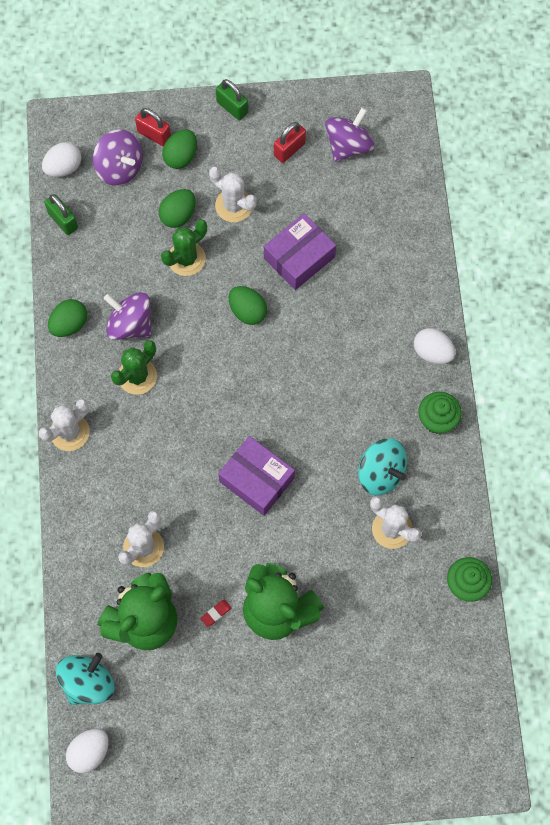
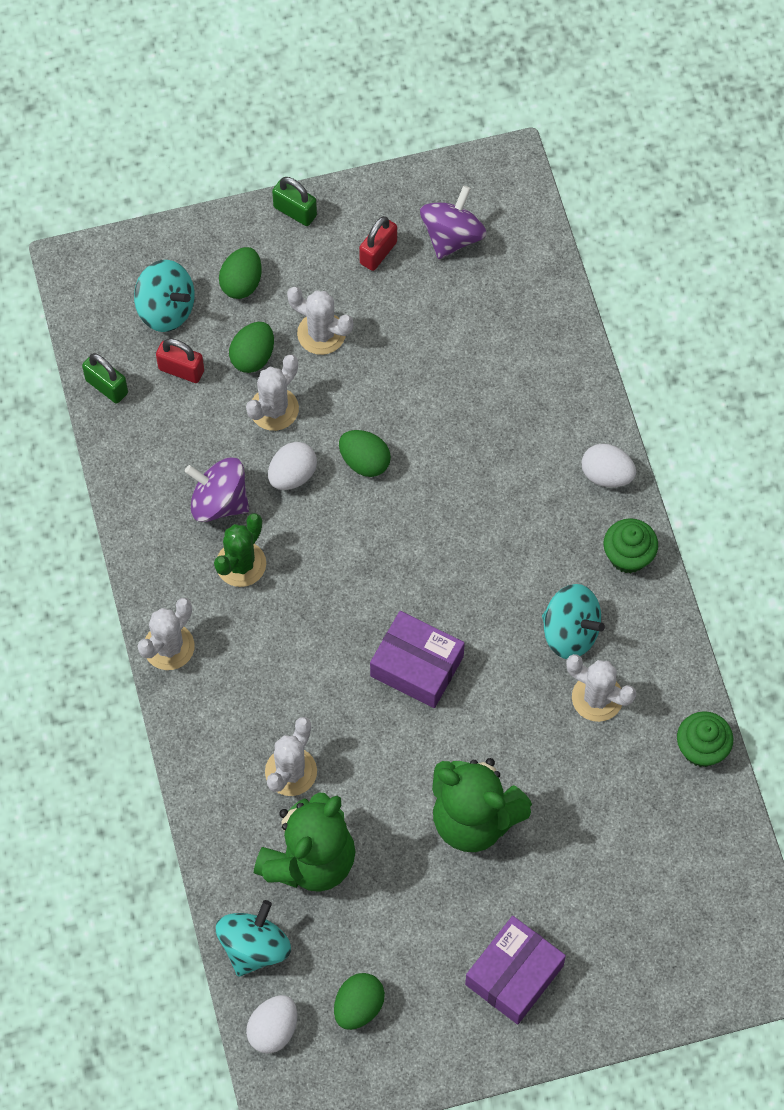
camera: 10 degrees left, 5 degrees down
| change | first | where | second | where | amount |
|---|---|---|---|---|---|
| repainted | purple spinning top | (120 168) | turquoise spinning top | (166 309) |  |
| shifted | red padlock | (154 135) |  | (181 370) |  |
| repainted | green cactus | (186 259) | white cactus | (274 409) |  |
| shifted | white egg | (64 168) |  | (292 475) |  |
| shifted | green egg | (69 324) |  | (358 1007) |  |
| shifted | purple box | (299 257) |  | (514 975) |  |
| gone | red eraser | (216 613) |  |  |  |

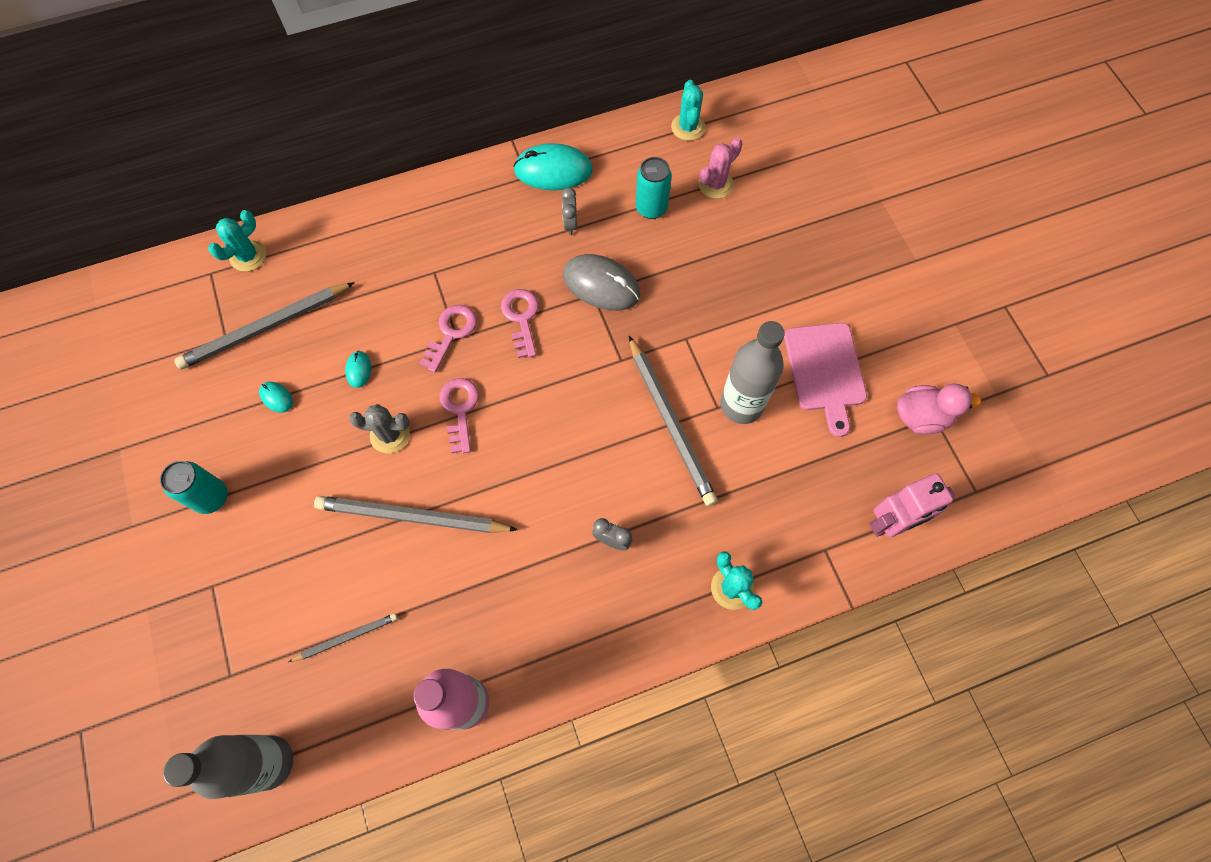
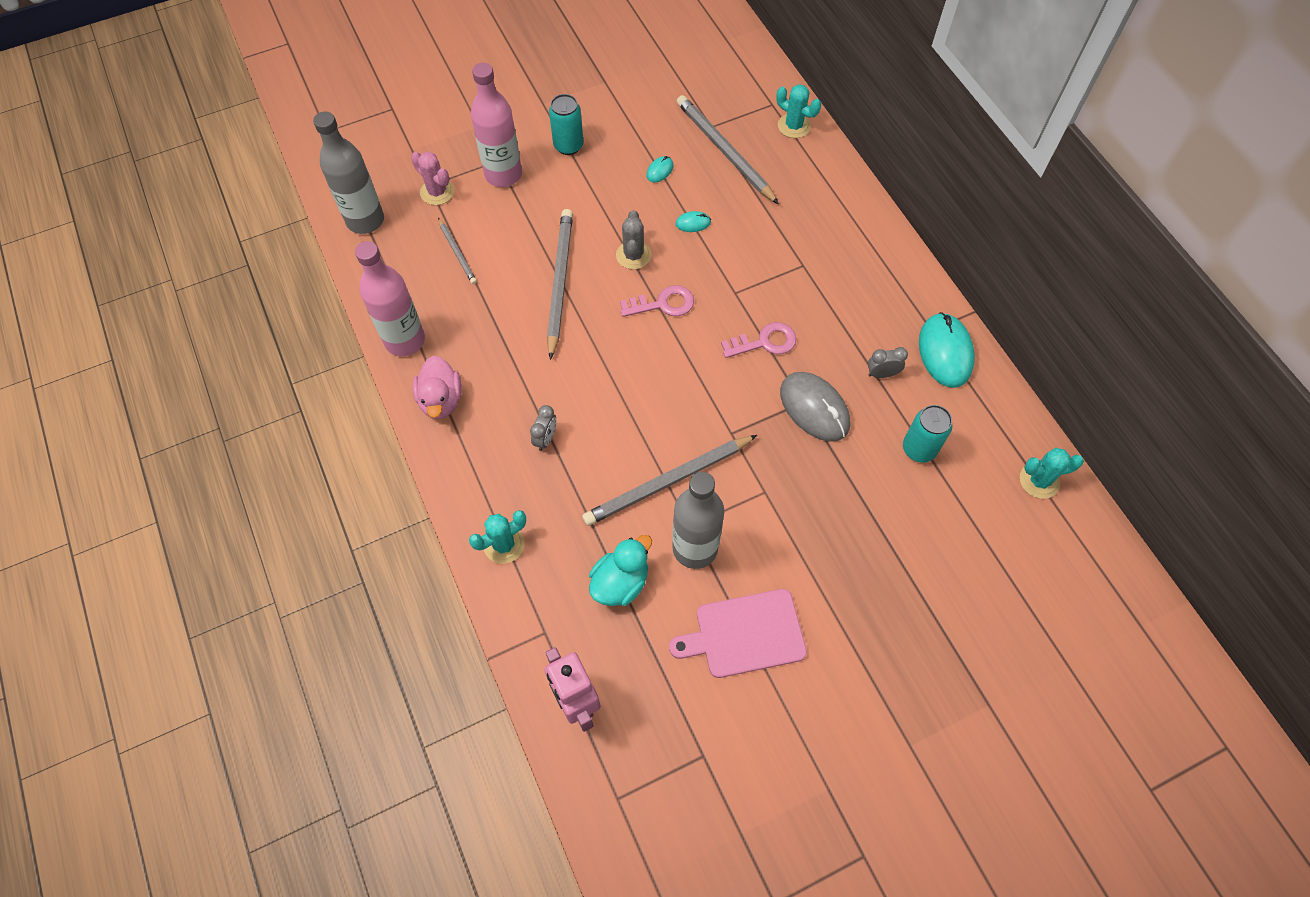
camera: 85 degrees right, 5 degrees down
| change | first | where | second | where | amount |
|---|---|---|---|---|---|
| shifted | pink cactus | (715 184) |  | (437 192) |  |
| shifted | pink duck | (921 417) |  | (441 400) |  |
| new |  |  | pink bottle | (503 174) |  |
| new |  |  | turquoise duck | (620 582) |  |
| rotated | grey mouse | (601 285) |  | (814 408) | 60 degrees counterclockwise |
| gone | pink key | (451 333) |  |  |  |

================================

#### WHAT YOU ARE ASKED TO DO:
Would you restate word for word only the lines from the line with "shifted | purple" to the last line above, with the pictures left out?

#### RESULT BELOW:
| shifted | purple box | (299 257) |  | (514 975) |  |
| gone | red eraser | (216 613) |  |  |  |

camera: 85 degrees right, 5 degrees down
| change | first | where | second | where | amount |
|---|---|---|---|---|---|
| shifted | pink cactus | (715 184) |  | (437 192) |  |
| shifted | pink duck | (921 417) |  | (441 400) |  |
| new |  |  | pink bottle | (503 174) |  |
| new |  |  | turquoise duck | (620 582) |  |
| rotated | grey mouse | (601 285) |  | (814 408) | 60 degrees counterclockwise |
| gone | pink key | (451 333) |  |  |  |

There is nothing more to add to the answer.